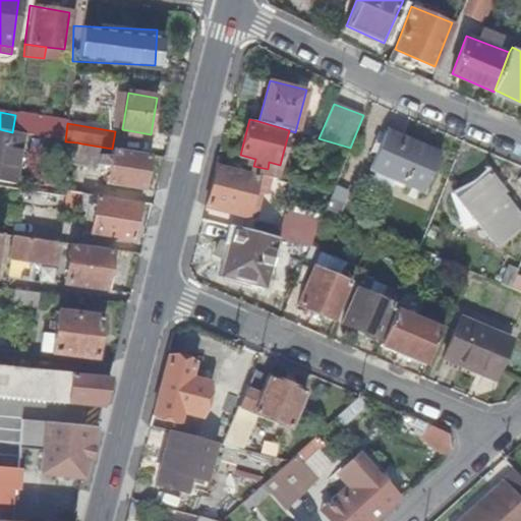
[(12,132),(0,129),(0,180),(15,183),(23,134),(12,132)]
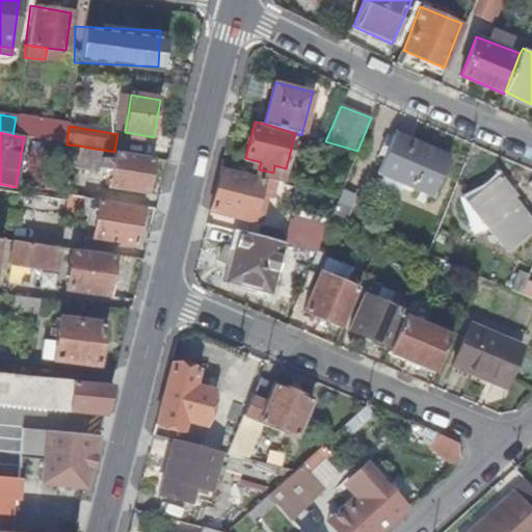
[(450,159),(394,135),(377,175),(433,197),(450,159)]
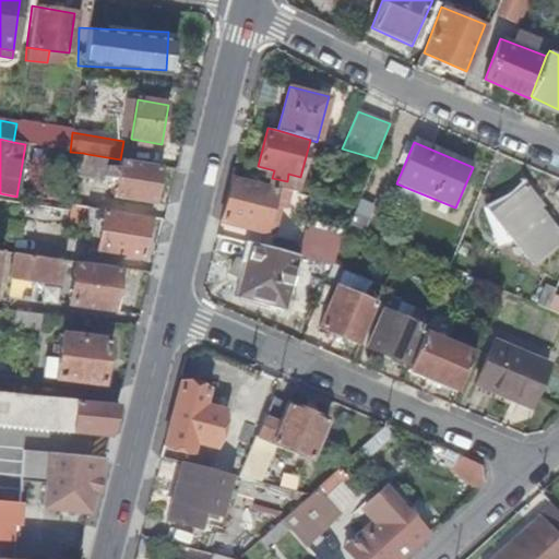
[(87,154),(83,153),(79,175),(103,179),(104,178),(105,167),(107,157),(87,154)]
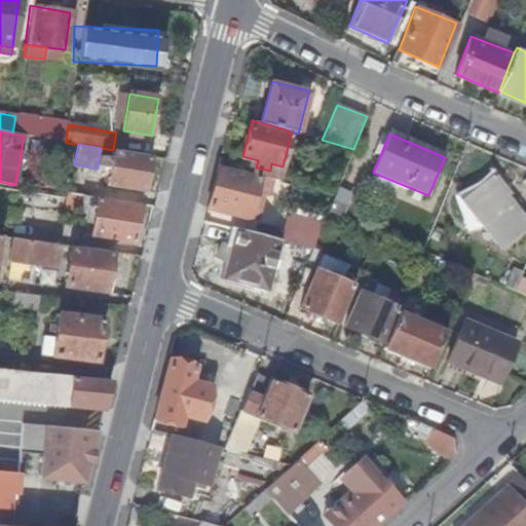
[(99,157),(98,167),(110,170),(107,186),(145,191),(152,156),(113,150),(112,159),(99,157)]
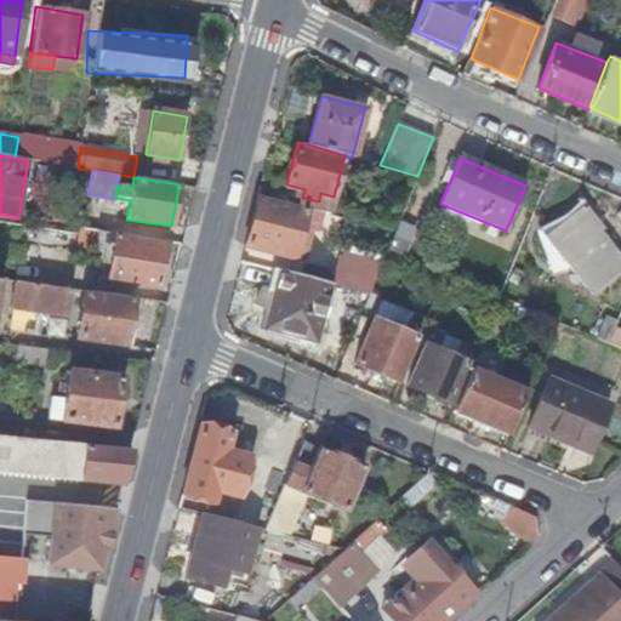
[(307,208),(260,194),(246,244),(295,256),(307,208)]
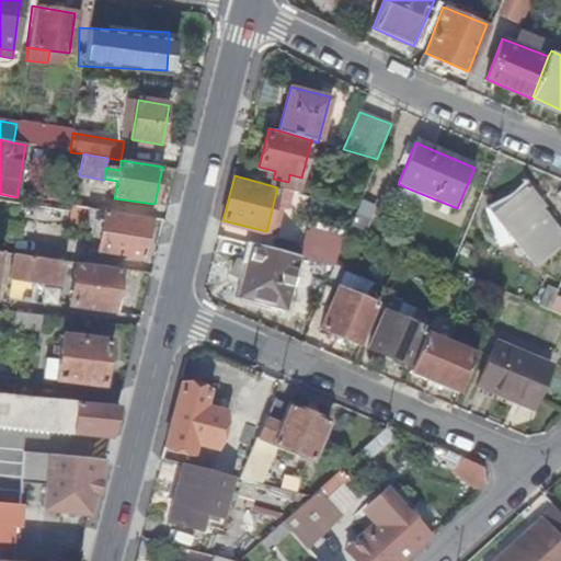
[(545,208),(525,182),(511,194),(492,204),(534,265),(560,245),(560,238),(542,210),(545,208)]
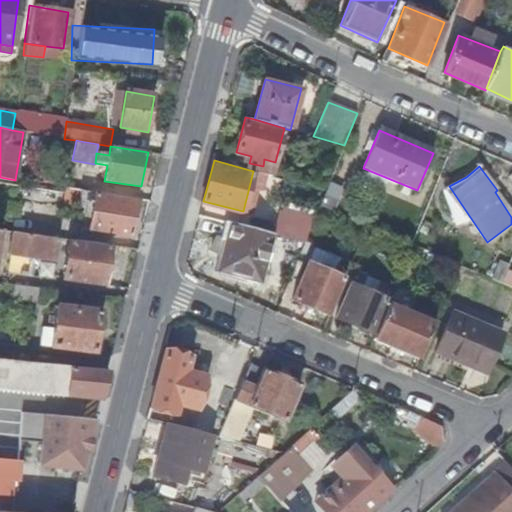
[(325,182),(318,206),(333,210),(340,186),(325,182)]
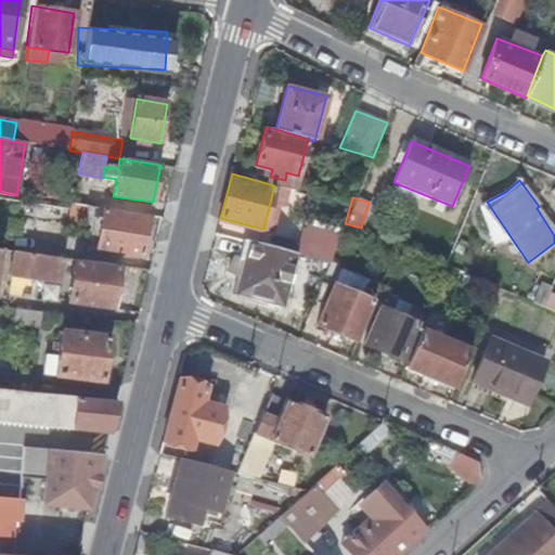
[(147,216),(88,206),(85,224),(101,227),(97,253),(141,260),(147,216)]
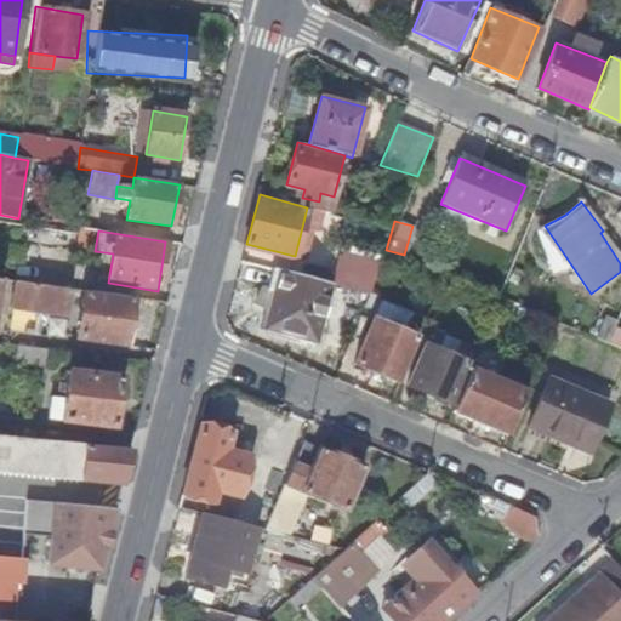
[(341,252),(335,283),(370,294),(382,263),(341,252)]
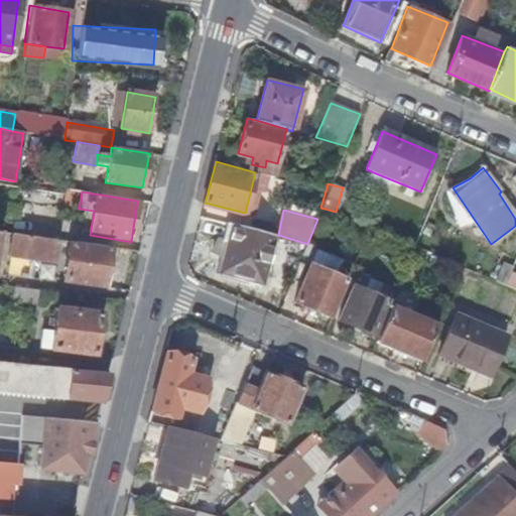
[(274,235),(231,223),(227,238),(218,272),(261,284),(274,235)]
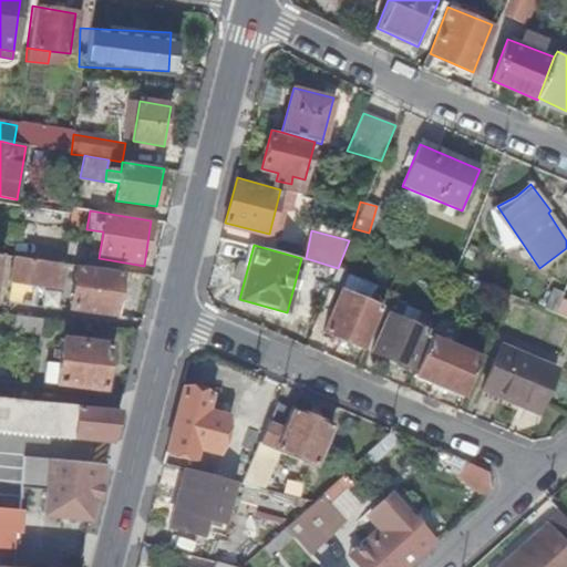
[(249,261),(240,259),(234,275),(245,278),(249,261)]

§

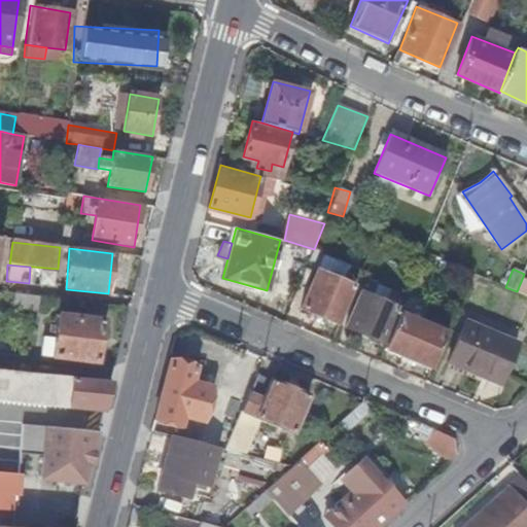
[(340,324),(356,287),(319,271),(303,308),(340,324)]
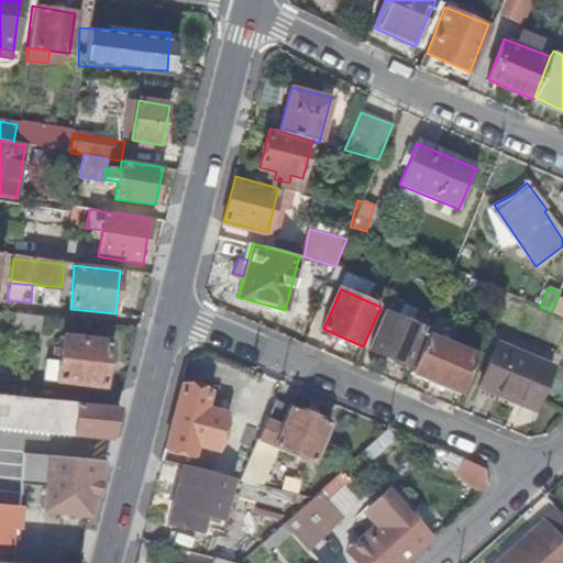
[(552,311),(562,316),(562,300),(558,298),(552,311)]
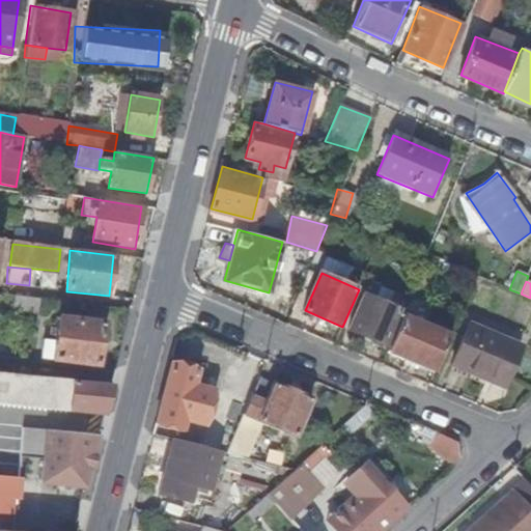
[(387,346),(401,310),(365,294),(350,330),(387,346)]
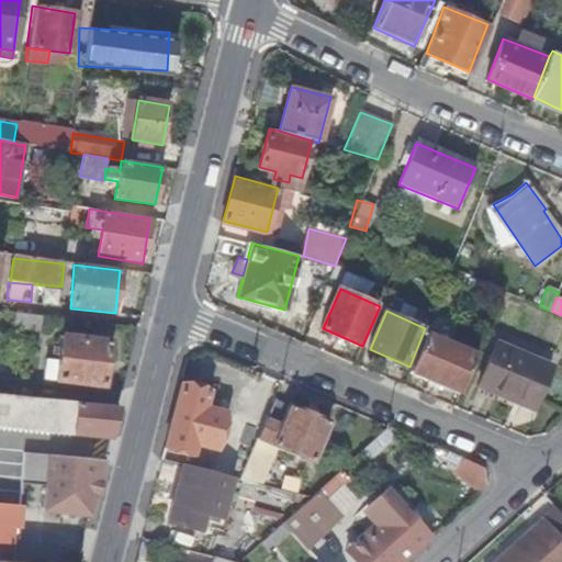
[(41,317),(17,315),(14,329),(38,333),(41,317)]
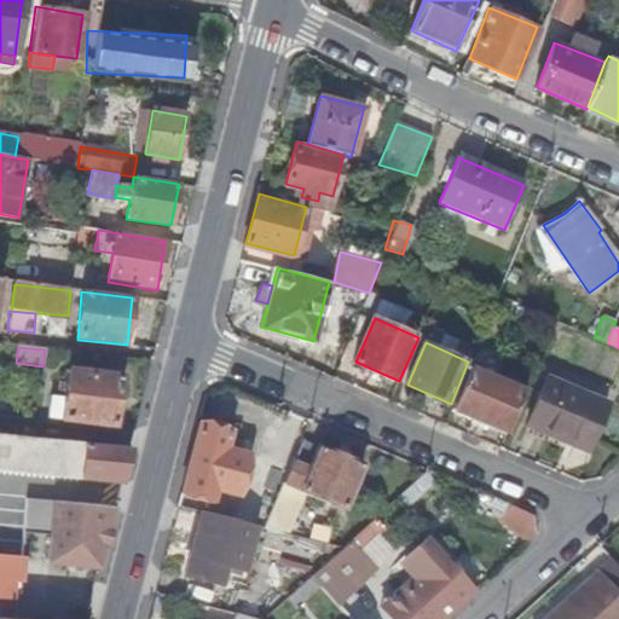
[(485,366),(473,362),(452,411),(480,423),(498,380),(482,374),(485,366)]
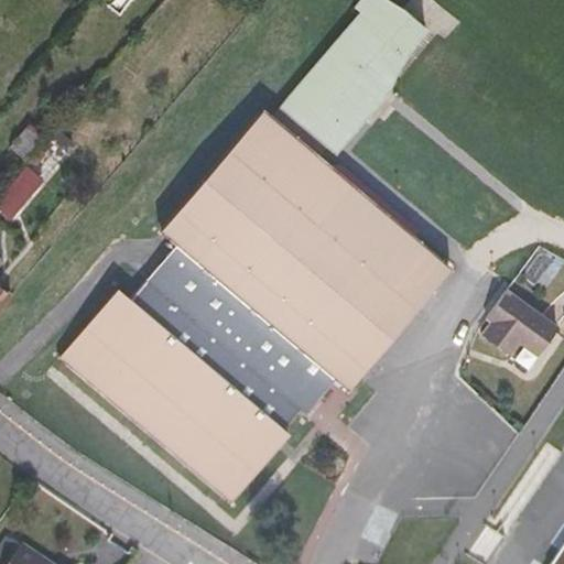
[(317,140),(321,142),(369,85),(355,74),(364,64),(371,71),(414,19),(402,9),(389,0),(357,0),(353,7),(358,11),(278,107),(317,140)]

§

Prompt:
Write out, word for word, the stretch of entries that begins at the line with "[(12,132),(0,129),(0,180),(15,183),(23,134),(12,132)]" and ends at the line with "[(249,261),(240,259),(234,275),(245,278),(249,261)]". Pictures do not belong in it.

Exercise response:
[(12,132),(0,129),(0,180),(15,183),(23,134),(12,132)]
[(450,159),(394,135),(377,175),(433,197),(450,159)]
[(87,154),(83,153),(79,175),(103,179),(104,178),(105,167),(107,157),(87,154)]
[(99,157),(98,167),(110,170),(107,186),(145,191),(152,156),(113,150),(112,159),(99,157)]
[(307,208),(260,194),(246,244),(295,256),(307,208)]
[(545,208),(525,182),(511,194),(492,204),(534,265),(560,245),(560,238),(542,210),(545,208)]
[(325,182),(318,206),(333,210),(340,186),(325,182)]
[(147,216),(88,206),(85,224),(101,227),(97,253),(141,260),(147,216)]
[(341,252),(335,283),(370,294),(382,263),(341,252)]
[(274,235),(231,223),(227,238),(218,272),(261,284),(274,235)]
[(249,261),(240,259),(234,275),(245,278),(249,261)]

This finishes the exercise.